■ **Problem to solve**
Print the entries below again exactly as they stand, but skip any picture.

■ **Before-and-after coordinate records**
>>>

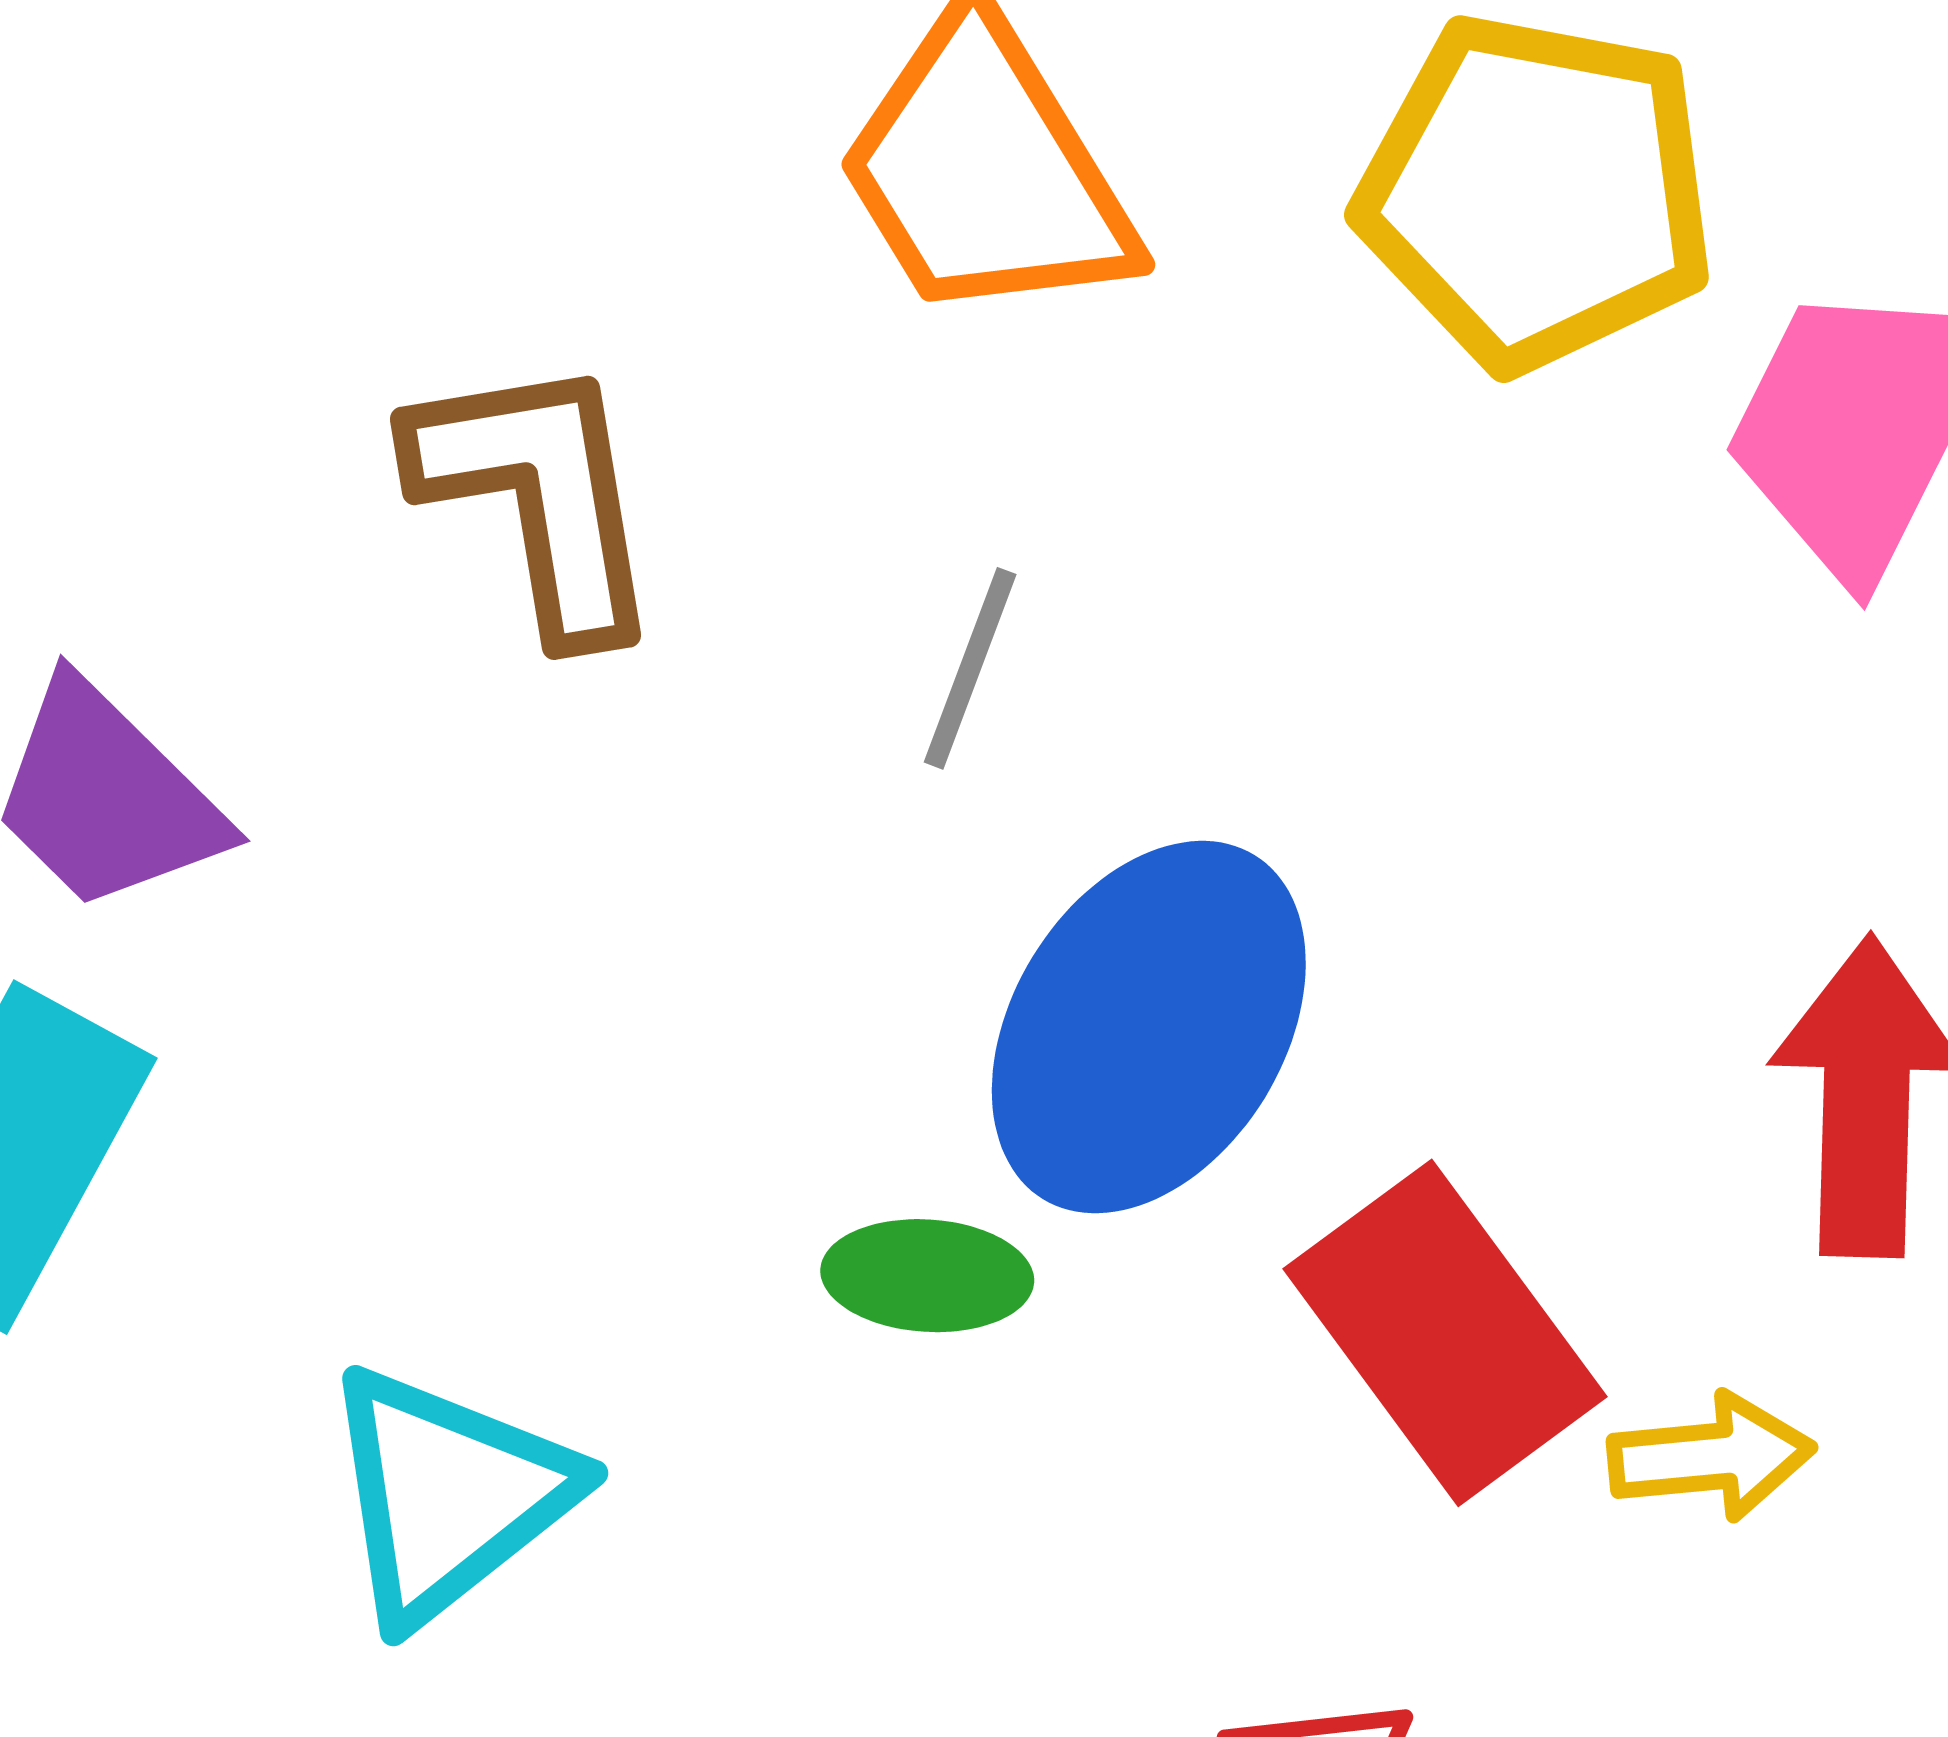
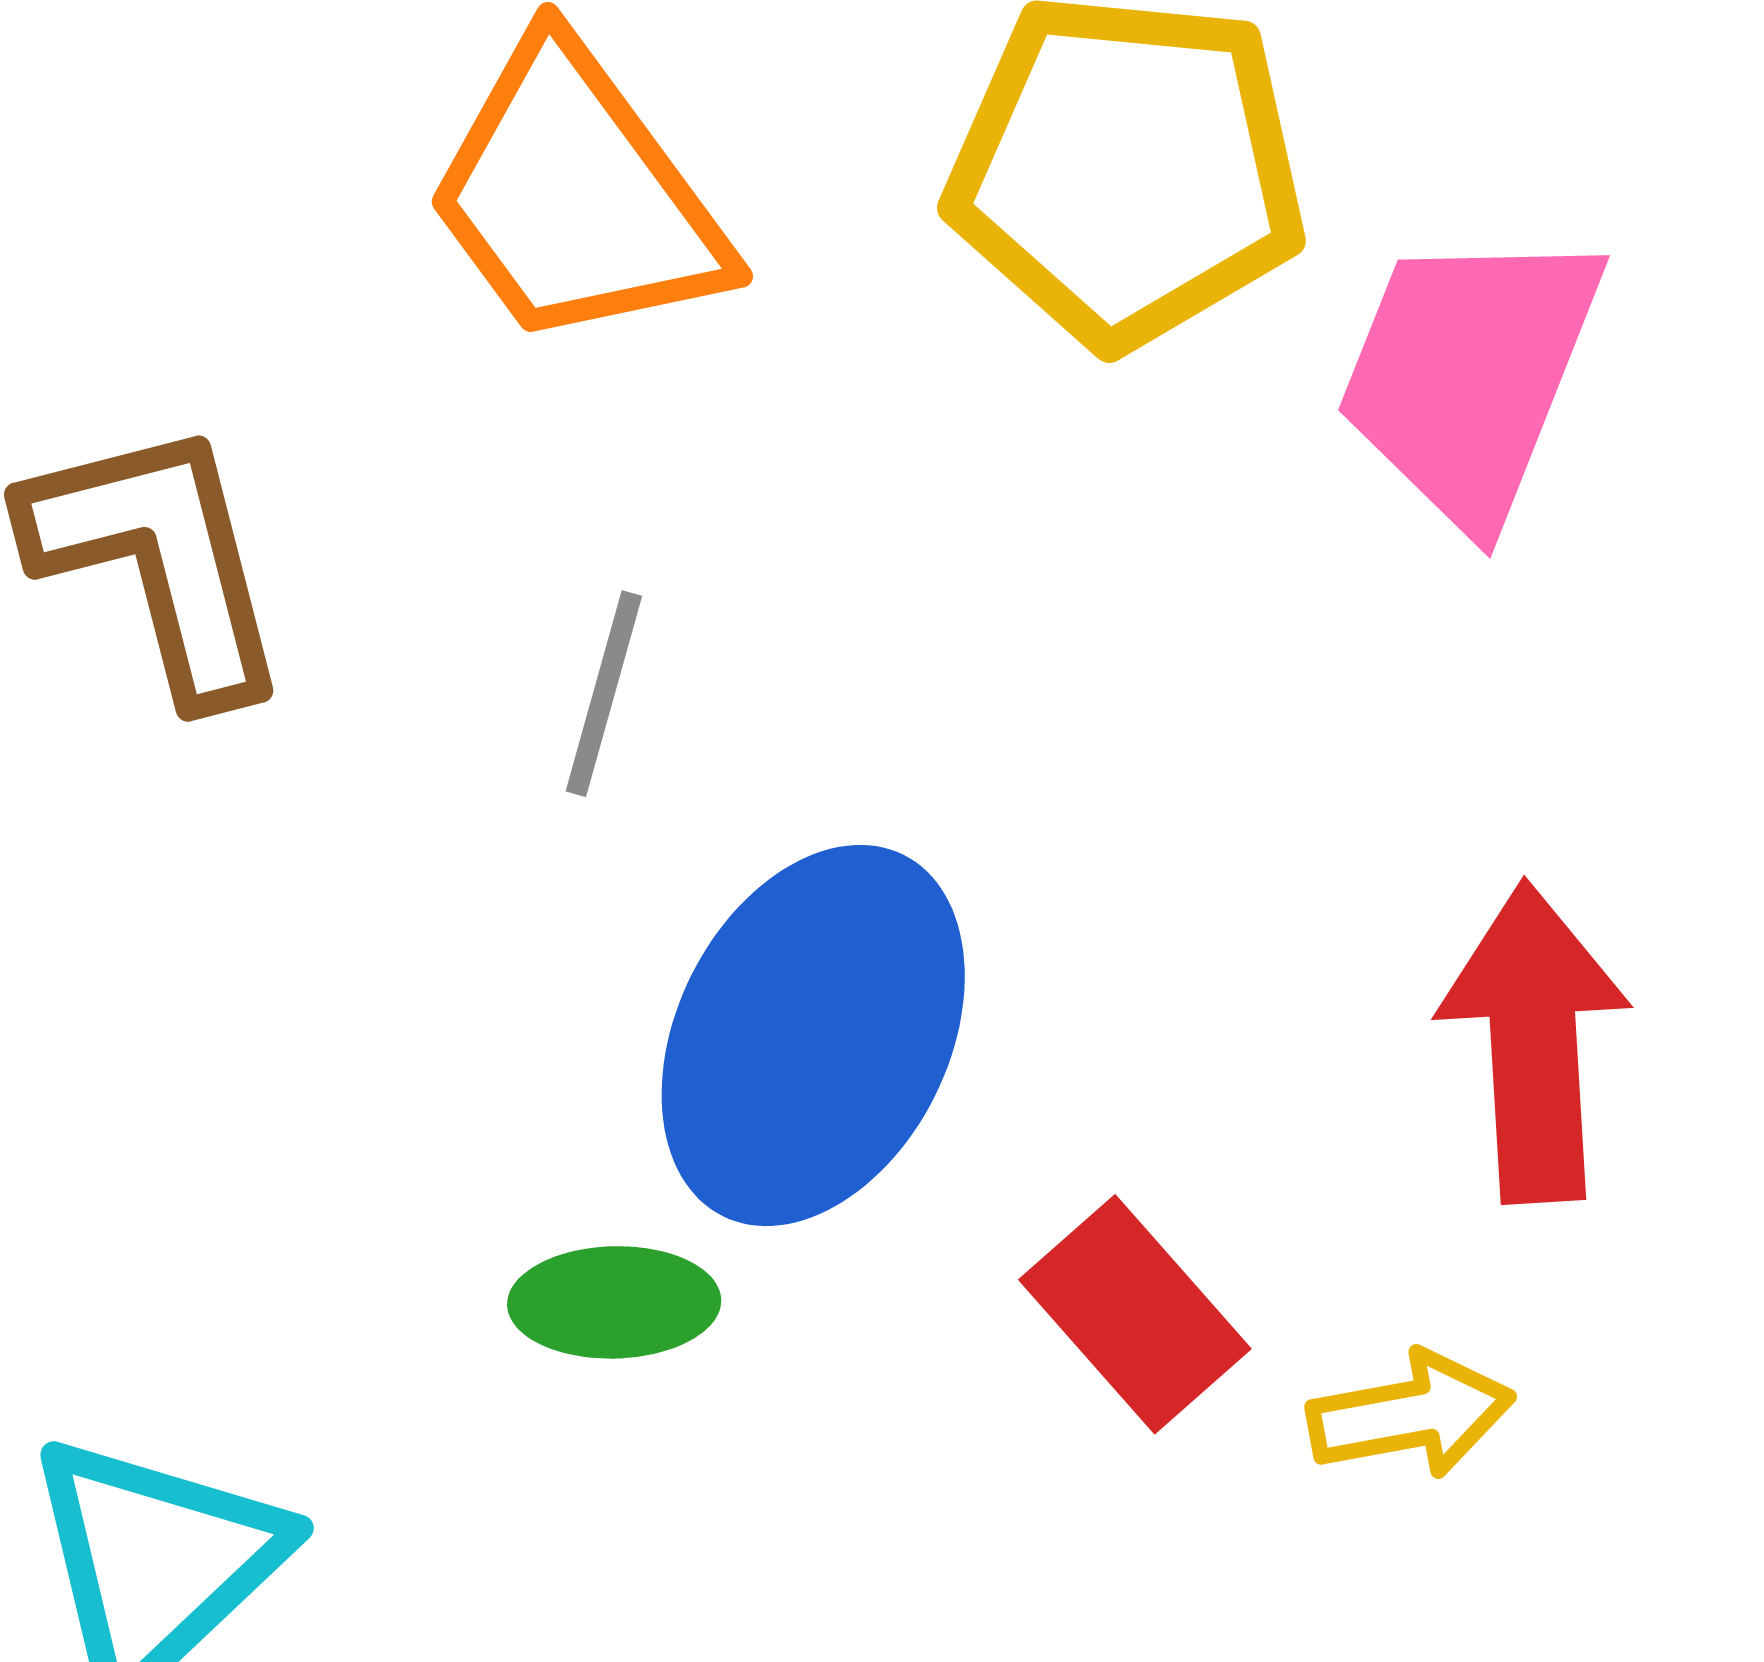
red rectangle: (1445, 1333) -> (1135, 1314), size x0.7

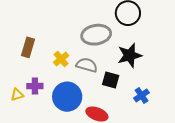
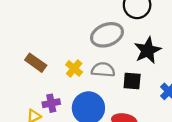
brown rectangle: (28, 47) -> (36, 63), turned -60

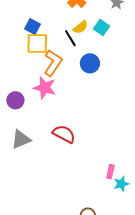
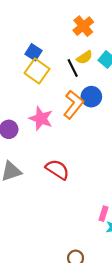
yellow square: (37, 44) -> (37, 71), turned 30
orange L-shape: (53, 63) -> (73, 105), moved

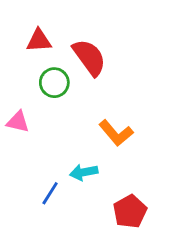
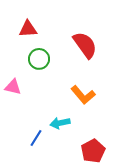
red semicircle: (89, 57) -> (85, 45), moved

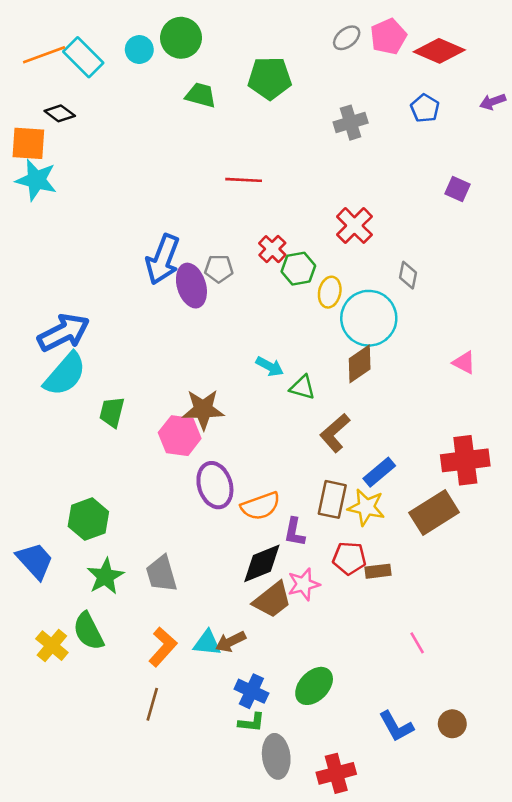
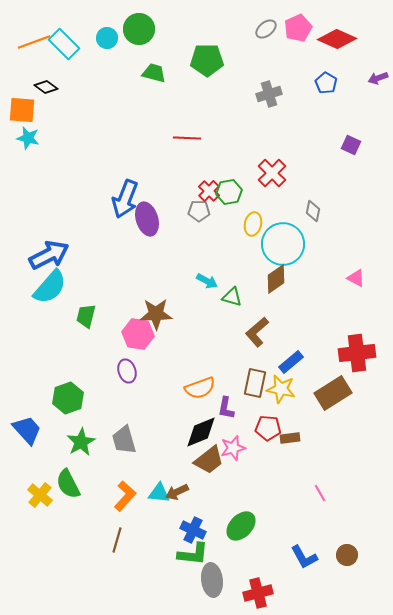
cyan star: (36, 180) -> (28, 138), size x0.7
gray pentagon: (219, 269) -> (199, 211), moved
green hexagon: (298, 269) -> (229, 192), moved
purple ellipse: (215, 485) -> (127, 371), moved, size x0.7
green L-shape: (251, 722) -> (193, 554), size x1.5

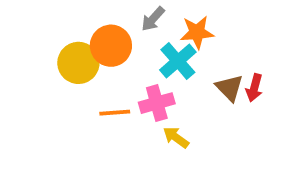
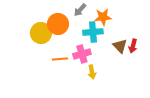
cyan cross: (178, 61) -> (93, 32), turned 36
yellow arrow: (176, 137) -> (92, 72), turned -136

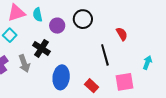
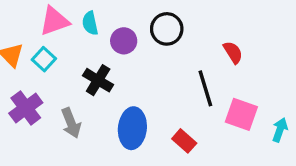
gray arrow: (24, 63) -> (71, 123), moved
cyan arrow: (147, 63) -> (280, 130), moved
pink square: (124, 82) -> (241, 114), moved, turned 30

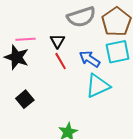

<<<

■ **Exercise output**
red rectangle: (1445, 1333) -> (1135, 1314), size x0.7

brown rectangle: (28, 47) -> (36, 63), turned -60

yellow square: (37, 44) -> (37, 71), turned 30
orange L-shape: (53, 63) -> (73, 105), moved

red semicircle: (89, 57) -> (85, 45), moved

cyan star: (36, 180) -> (28, 138), size x0.7
gray pentagon: (219, 269) -> (199, 211), moved
green hexagon: (298, 269) -> (229, 192), moved
purple ellipse: (215, 485) -> (127, 371), moved, size x0.7
green L-shape: (251, 722) -> (193, 554), size x1.5

cyan cross: (178, 61) -> (93, 32), turned 36
yellow arrow: (176, 137) -> (92, 72), turned -136

gray arrow: (24, 63) -> (71, 123), moved
cyan arrow: (147, 63) -> (280, 130), moved
pink square: (124, 82) -> (241, 114), moved, turned 30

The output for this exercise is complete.